### Work task
Skip the pictures. Copy all the rest of the records down exactly.

### Information
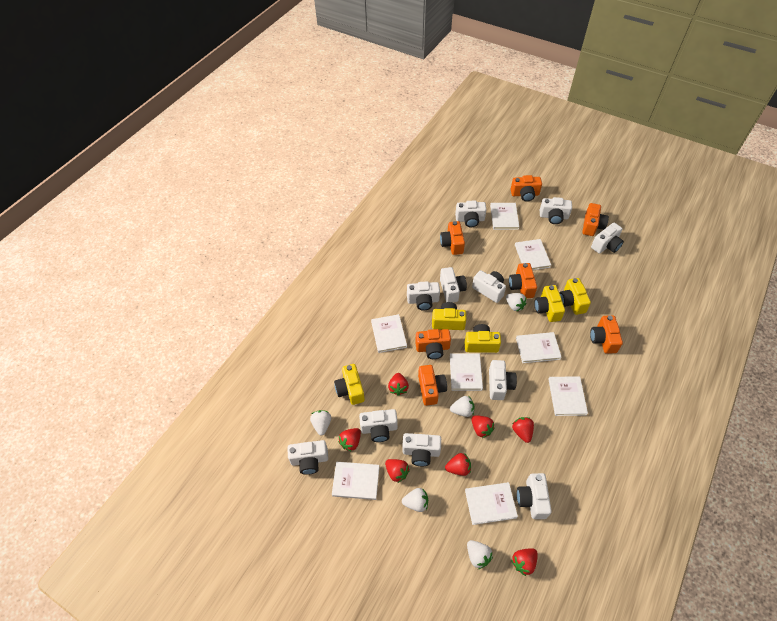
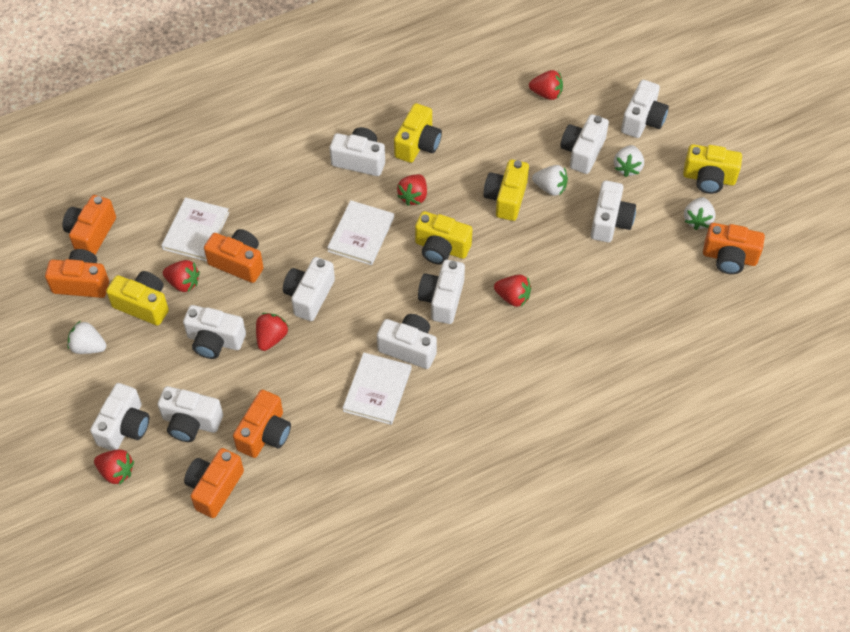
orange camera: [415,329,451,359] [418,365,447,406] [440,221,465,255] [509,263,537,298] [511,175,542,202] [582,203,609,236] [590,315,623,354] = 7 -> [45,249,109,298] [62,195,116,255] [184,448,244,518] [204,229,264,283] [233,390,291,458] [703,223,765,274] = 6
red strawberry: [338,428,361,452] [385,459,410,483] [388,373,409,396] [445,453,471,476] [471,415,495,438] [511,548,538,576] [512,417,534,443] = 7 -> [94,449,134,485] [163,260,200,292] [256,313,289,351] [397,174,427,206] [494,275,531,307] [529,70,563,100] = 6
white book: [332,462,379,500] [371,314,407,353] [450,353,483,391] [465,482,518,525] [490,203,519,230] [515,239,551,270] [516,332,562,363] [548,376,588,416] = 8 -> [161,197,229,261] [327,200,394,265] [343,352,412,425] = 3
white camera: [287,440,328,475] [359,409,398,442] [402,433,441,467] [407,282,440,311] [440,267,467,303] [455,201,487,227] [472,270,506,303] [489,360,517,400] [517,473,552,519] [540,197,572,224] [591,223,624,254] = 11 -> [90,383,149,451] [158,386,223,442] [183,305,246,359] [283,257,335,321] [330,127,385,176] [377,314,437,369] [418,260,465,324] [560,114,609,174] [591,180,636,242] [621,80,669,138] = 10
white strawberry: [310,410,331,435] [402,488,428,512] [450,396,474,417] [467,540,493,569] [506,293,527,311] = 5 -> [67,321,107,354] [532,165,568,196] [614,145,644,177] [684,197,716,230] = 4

### Completed task
orange camera: [415,329,451,359] [418,365,447,406] [440,221,465,255] [509,263,537,298] [511,175,542,202] [582,203,609,236] [590,315,623,354] = 7 -> [45,249,109,298] [62,195,116,255] [184,448,244,518] [204,229,264,283] [233,390,291,458] [703,223,765,274] = 6
red strawberry: [338,428,361,452] [385,459,410,483] [388,373,409,396] [445,453,471,476] [471,415,495,438] [511,548,538,576] [512,417,534,443] = 7 -> [94,449,134,485] [163,260,200,292] [256,313,289,351] [397,174,427,206] [494,275,531,307] [529,70,563,100] = 6
white book: [332,462,379,500] [371,314,407,353] [450,353,483,391] [465,482,518,525] [490,203,519,230] [515,239,551,270] [516,332,562,363] [548,376,588,416] = 8 -> [161,197,229,261] [327,200,394,265] [343,352,412,425] = 3
white camera: [287,440,328,475] [359,409,398,442] [402,433,441,467] [407,282,440,311] [440,267,467,303] [455,201,487,227] [472,270,506,303] [489,360,517,400] [517,473,552,519] [540,197,572,224] [591,223,624,254] = 11 -> [90,383,149,451] [158,386,223,442] [183,305,246,359] [283,257,335,321] [330,127,385,176] [377,314,437,369] [418,260,465,324] [560,114,609,174] [591,180,636,242] [621,80,669,138] = 10
white strawberry: [310,410,331,435] [402,488,428,512] [450,396,474,417] [467,540,493,569] [506,293,527,311] = 5 -> [67,321,107,354] [532,165,568,196] [614,145,644,177] [684,197,716,230] = 4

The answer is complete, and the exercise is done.